[Supplied material]
====
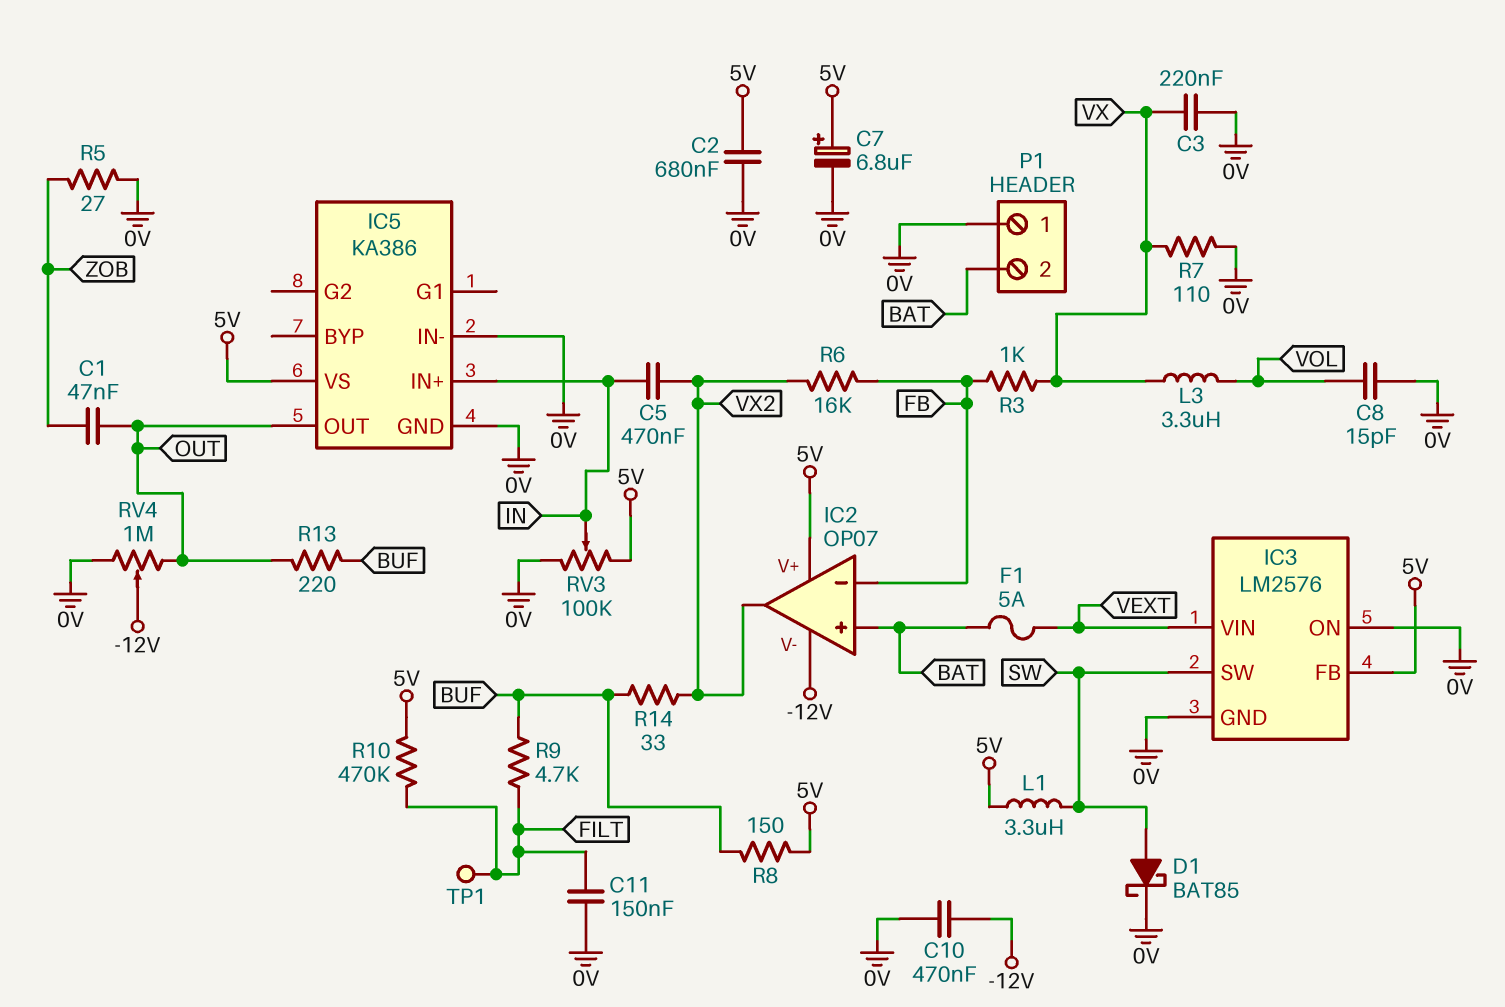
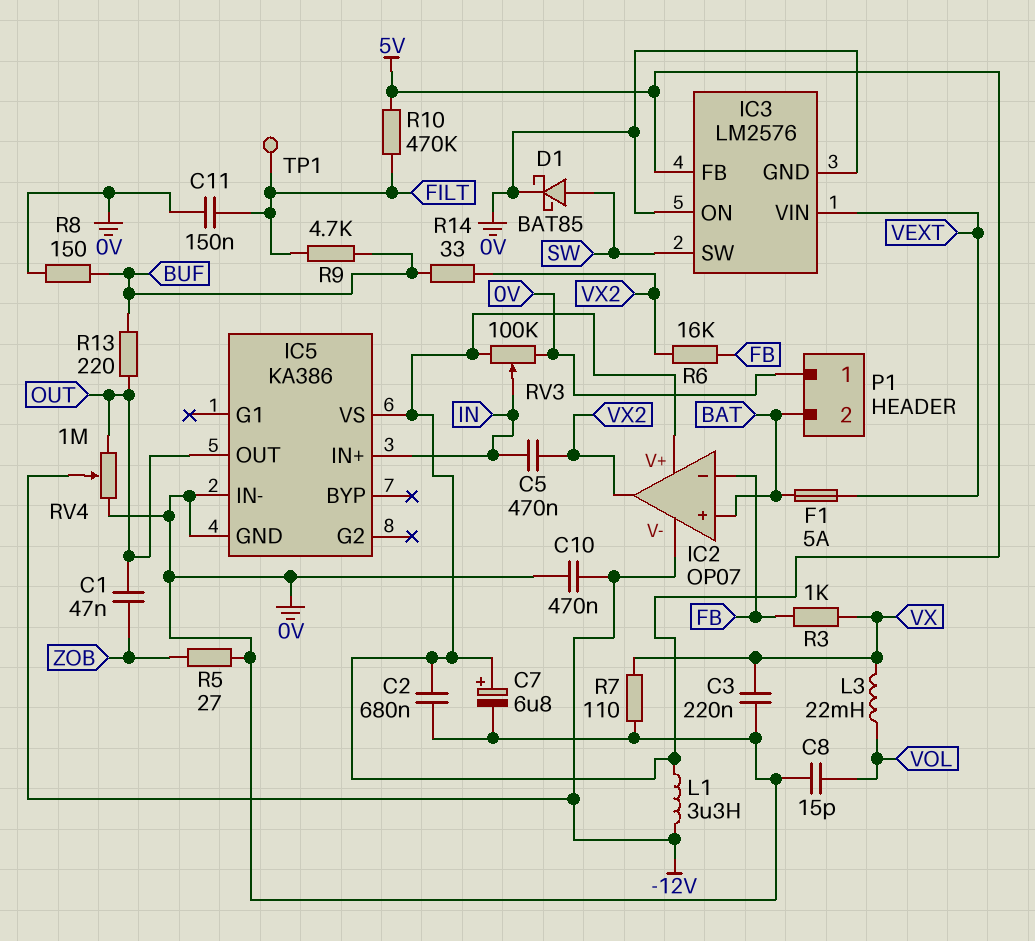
L1: 3.3uH (5V, SW) -> 3.3uH (-12V, 5V)
L3: 3.3uH (VOL, VX) -> 22mH (VOL, VX)
R8: 150 (5V, BUF) -> 150 (0V, BUF)

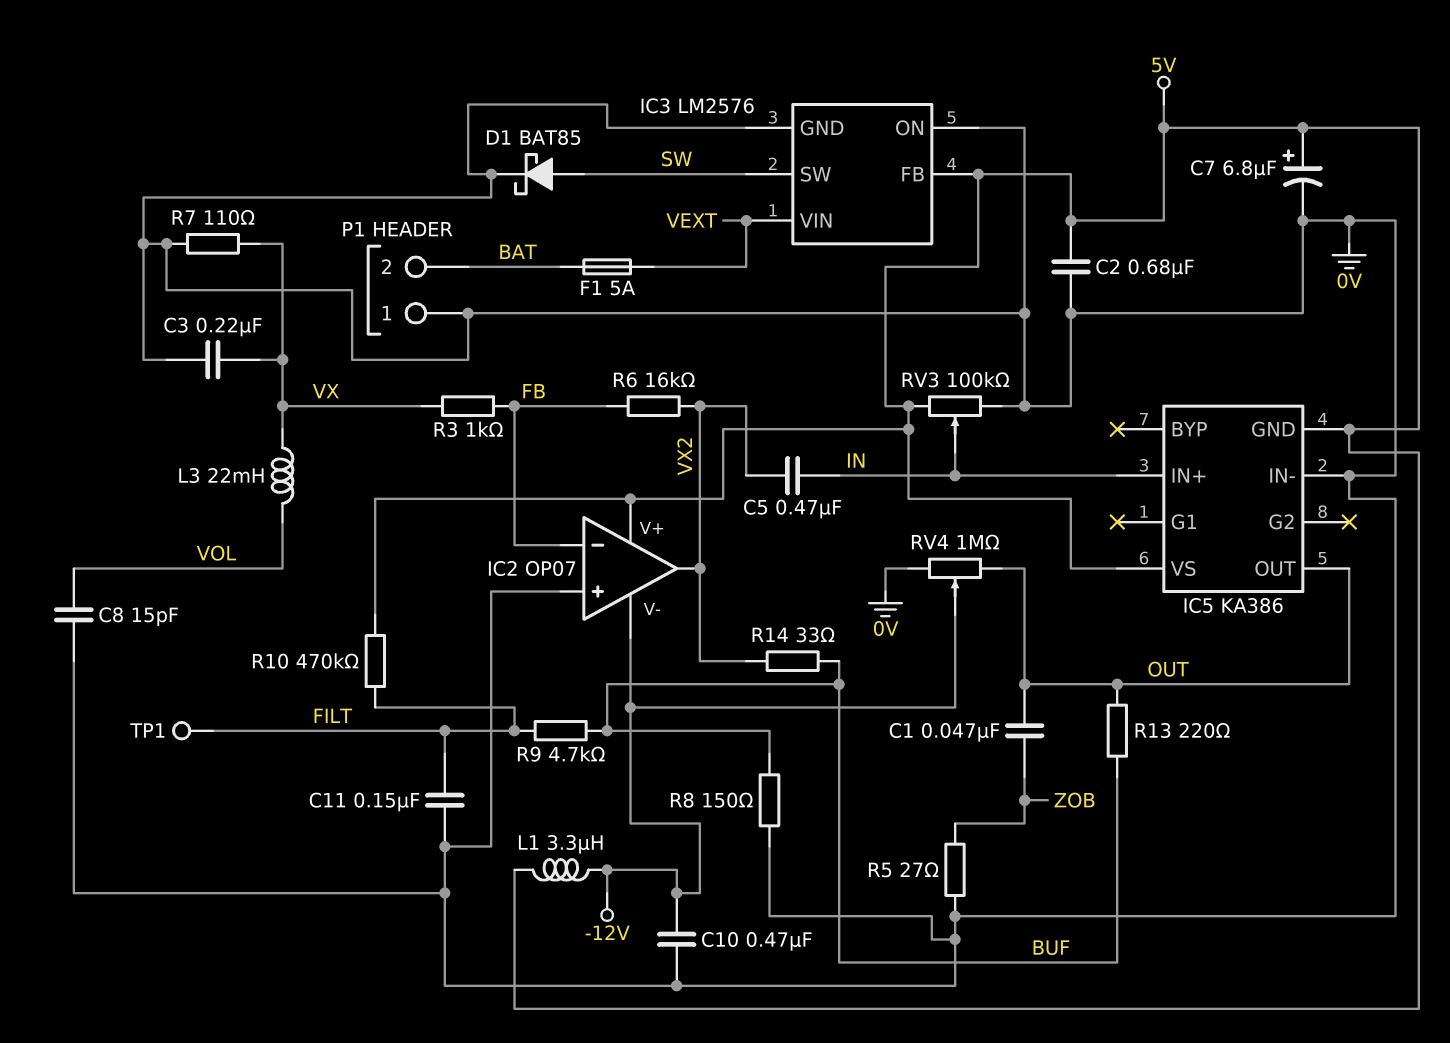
IC2 pin in+: BAT -> 0V
IC5 pin GND: 0V -> 5V

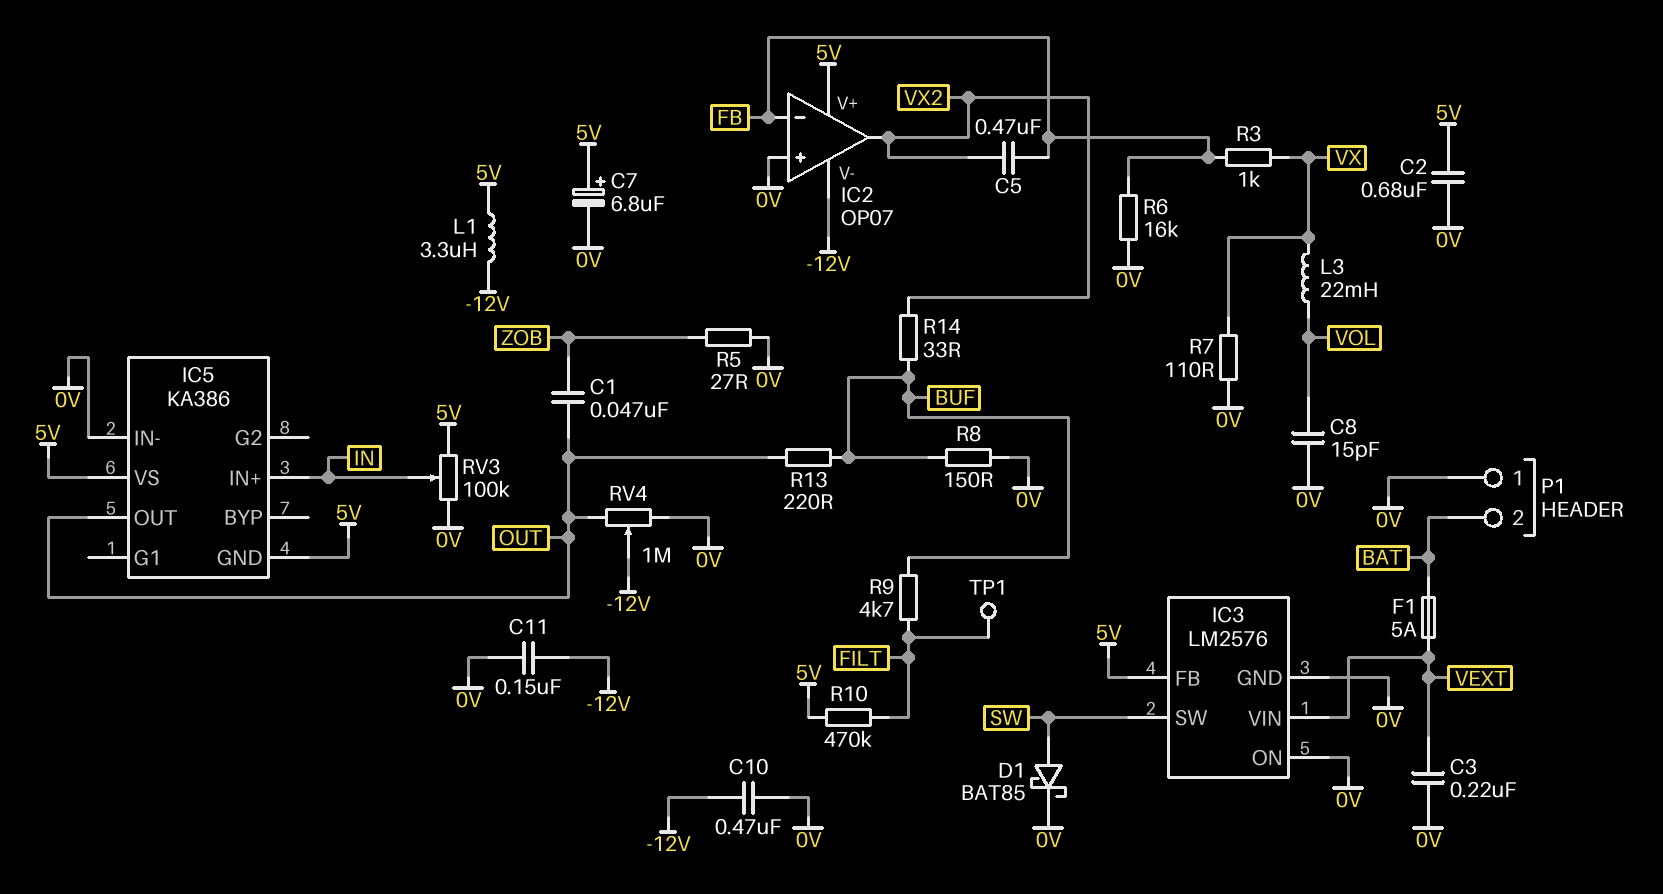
C3: 220nF (0V, VX) -> 220nF (0V, VEXT)
C5: 470nF (IN, VX2) -> 470nF (FB, VX2)
C11: 150nF (0V, FILT) -> 150nF (-12V, 0V)
R6: 16k (FB, VX2) -> 16k (0V, FB)

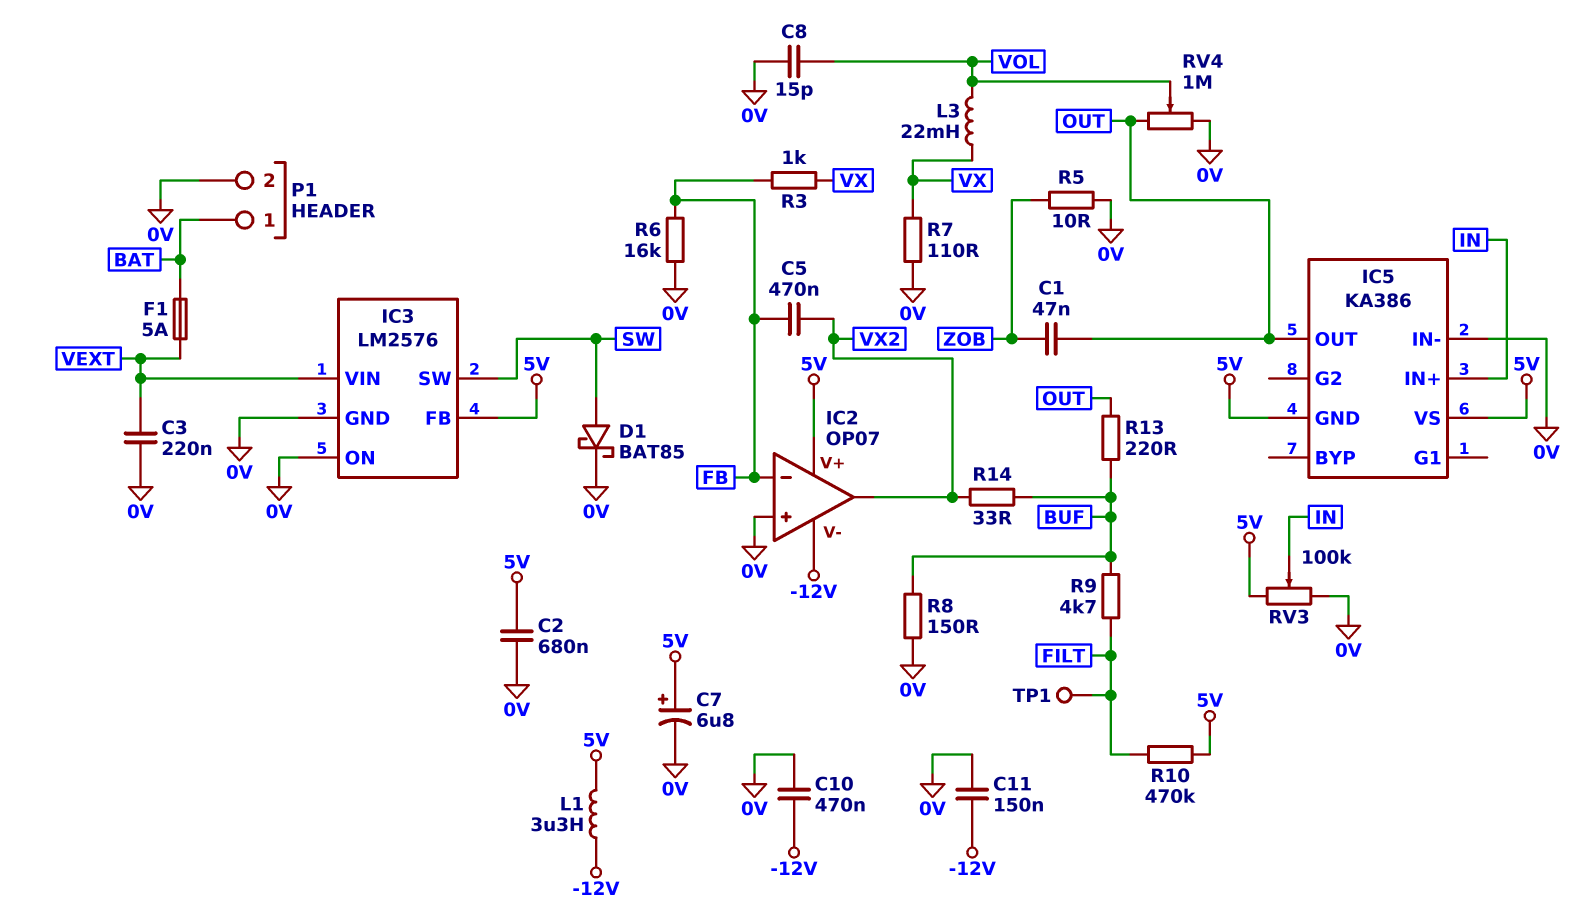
P1 pin 1: 0V -> BAT
P1 pin 2: BAT -> 0V
R5: 27 (0V, ZOB) -> 10 (0V, ZOB)
RV4: 1M (0V, OUT, wiper -12V) -> 1M (0V, OUT, wiper VOL)

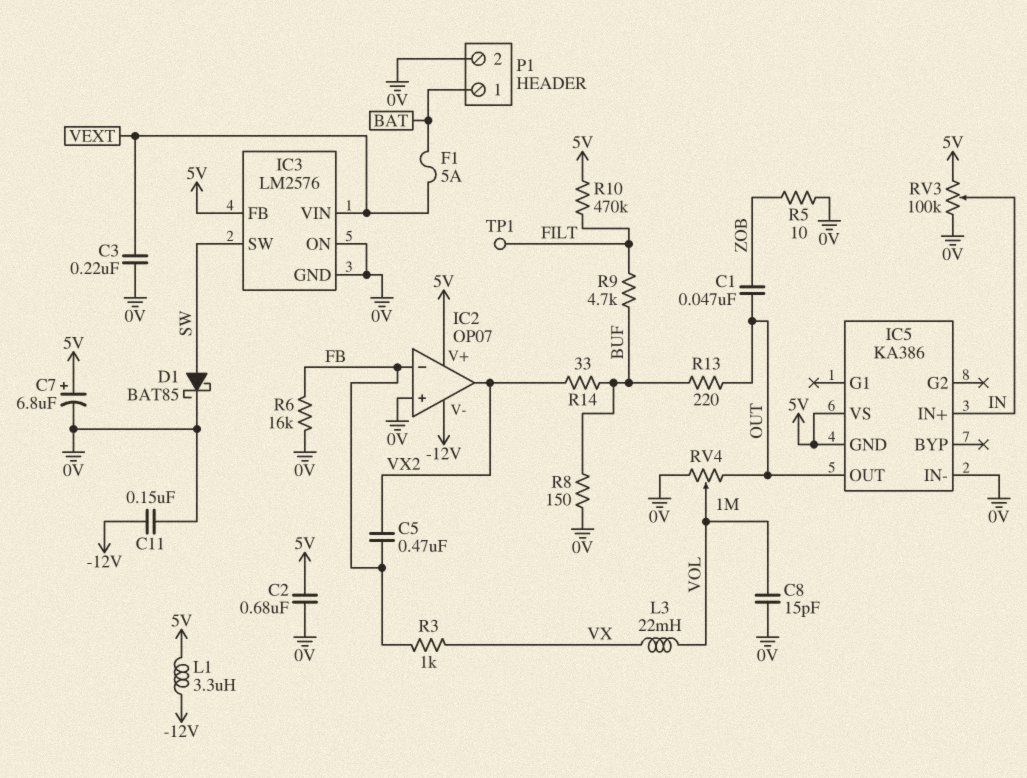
C10: 470nF (-12V, 0V) -> none
R7: 110 (0V, VX) -> none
====
[Work item]
A precise copy of each record, with the images removed, should be output.

[Exercise result]
L1: 3.3uH (5V, SW) -> 3.3uH (-12V, 5V)
L3: 3.3uH (VOL, VX) -> 22mH (VOL, VX)
R8: 150 (5V, BUF) -> 150 (0V, BUF)

IC2 pin in+: BAT -> 0V
IC5 pin GND: 0V -> 5V

C3: 220nF (0V, VX) -> 220nF (0V, VEXT)
C5: 470nF (IN, VX2) -> 470nF (FB, VX2)
C11: 150nF (0V, FILT) -> 150nF (-12V, 0V)
R6: 16k (FB, VX2) -> 16k (0V, FB)

P1 pin 1: 0V -> BAT
P1 pin 2: BAT -> 0V
R5: 27 (0V, ZOB) -> 10 (0V, ZOB)
RV4: 1M (0V, OUT, wiper -12V) -> 1M (0V, OUT, wiper VOL)

C10: 470nF (-12V, 0V) -> none
R7: 110 (0V, VX) -> none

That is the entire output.